**Work instruction**
Would you transcribe the whole listing exactly, minus its pictures?

**Information provided**
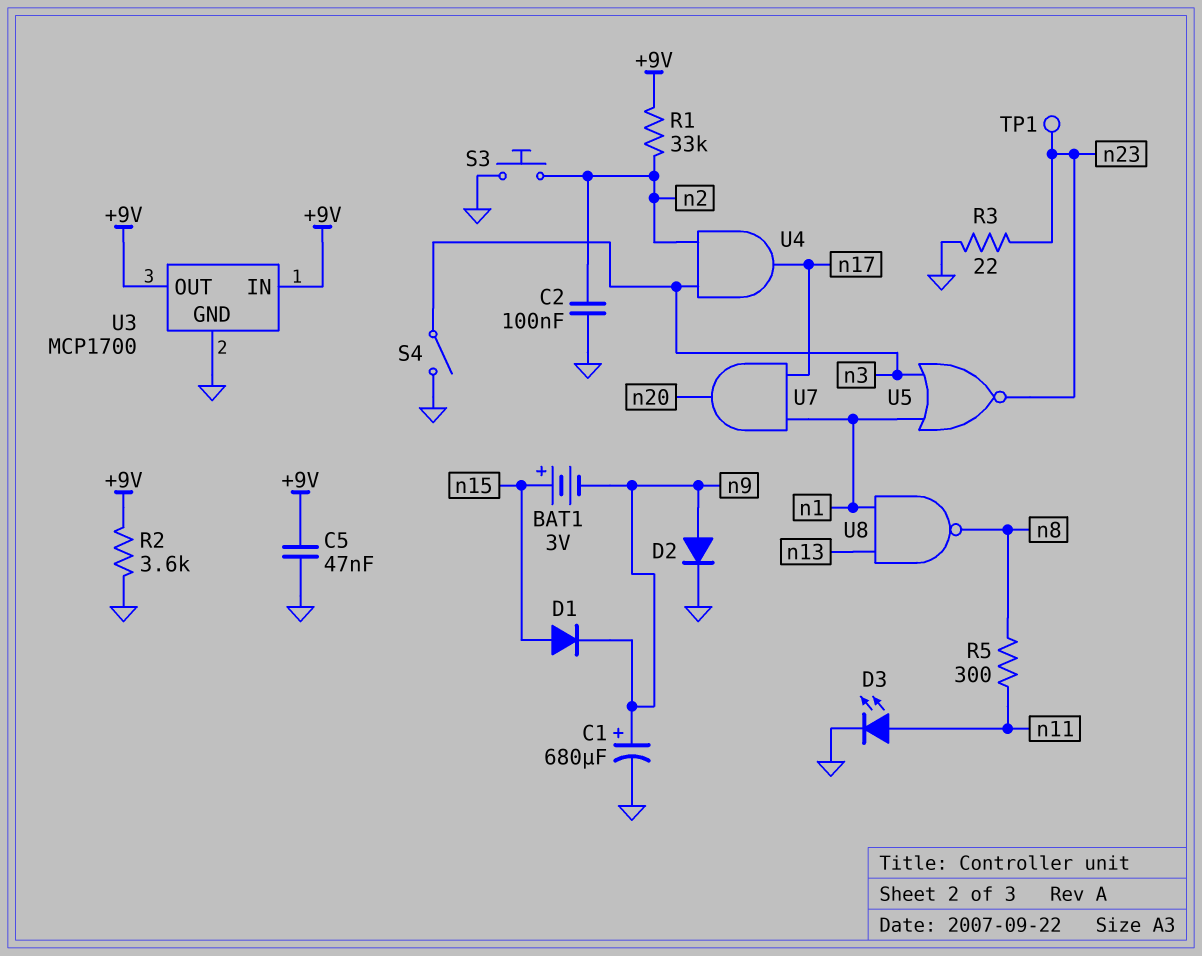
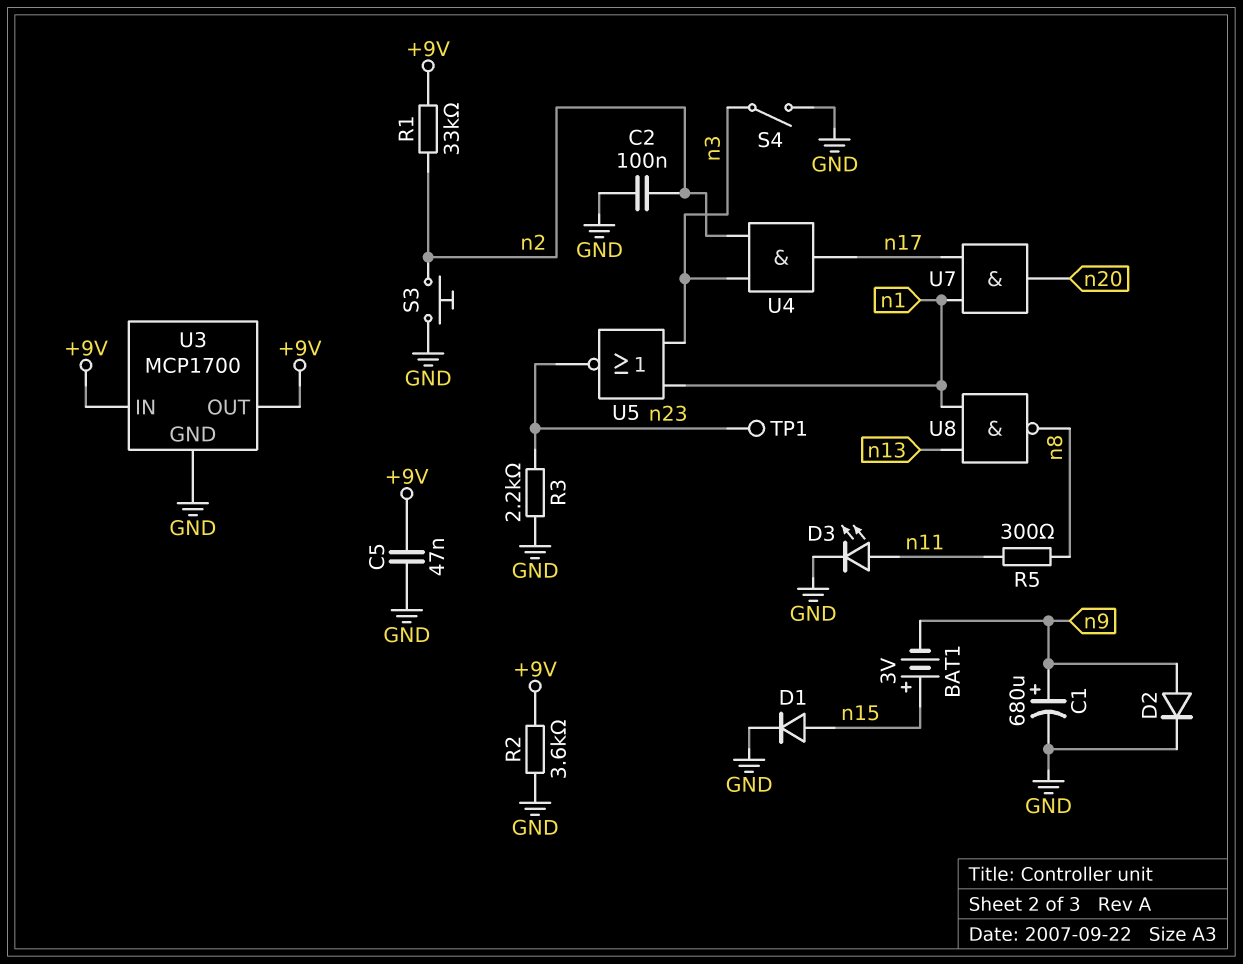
D1: diode (A n15, K n9) -> diode (A n15, K GND)
R3: 22 (GND, n23) -> 2.2k (GND, n23)

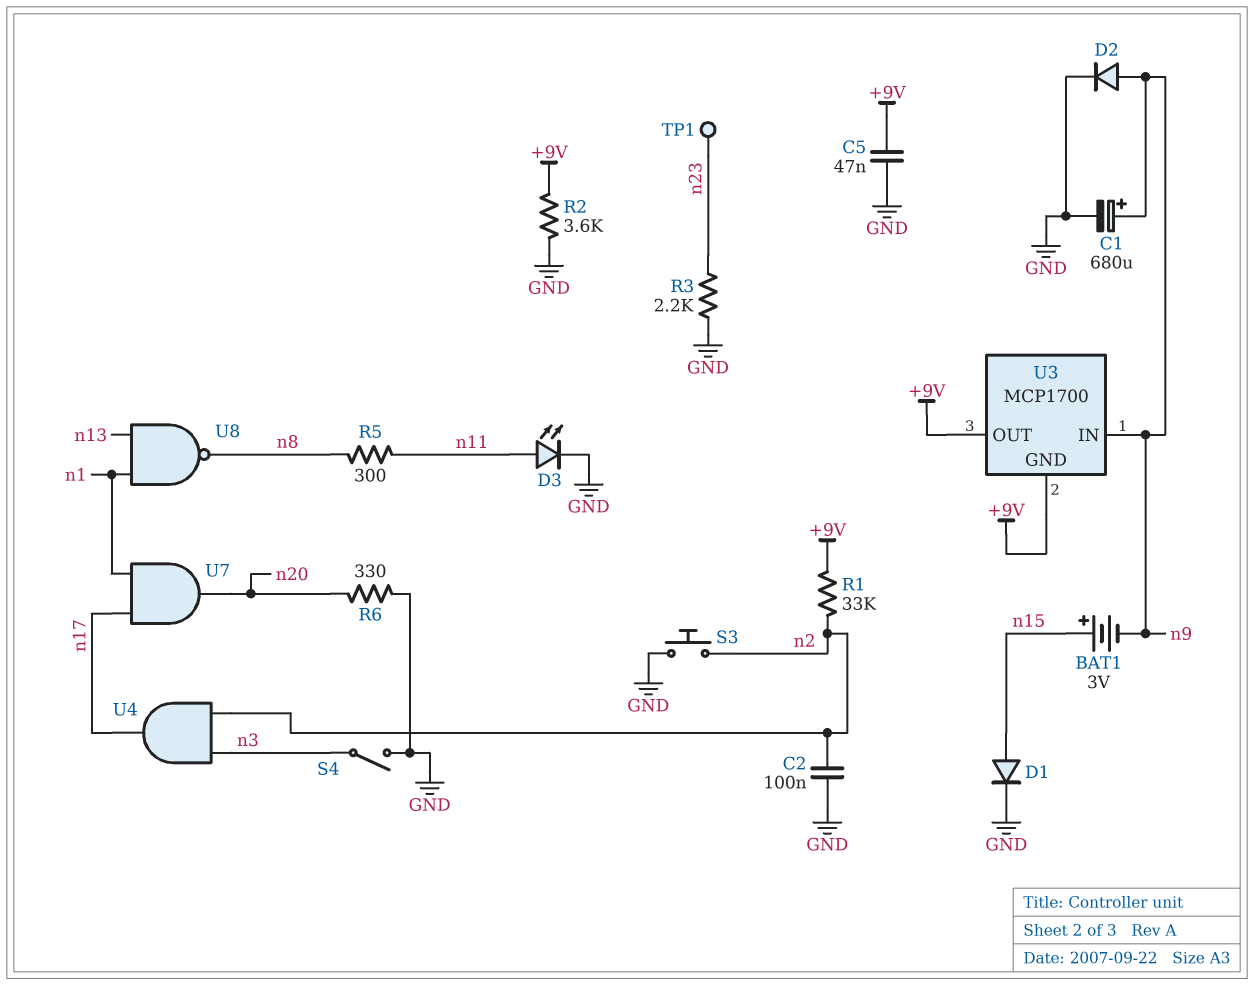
R6: none -> 330 (GND, n20)
U3 pin GND: GND -> +9V
U3 pin IN: +9V -> n9
U5: NOR (in n1, in n3, out n23) -> none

**Result**
D1: diode (A n15, K n9) -> diode (A n15, K GND)
R3: 22 (GND, n23) -> 2.2k (GND, n23)

R6: none -> 330 (GND, n20)
U3 pin GND: GND -> +9V
U3 pin IN: +9V -> n9
U5: NOR (in n1, in n3, out n23) -> none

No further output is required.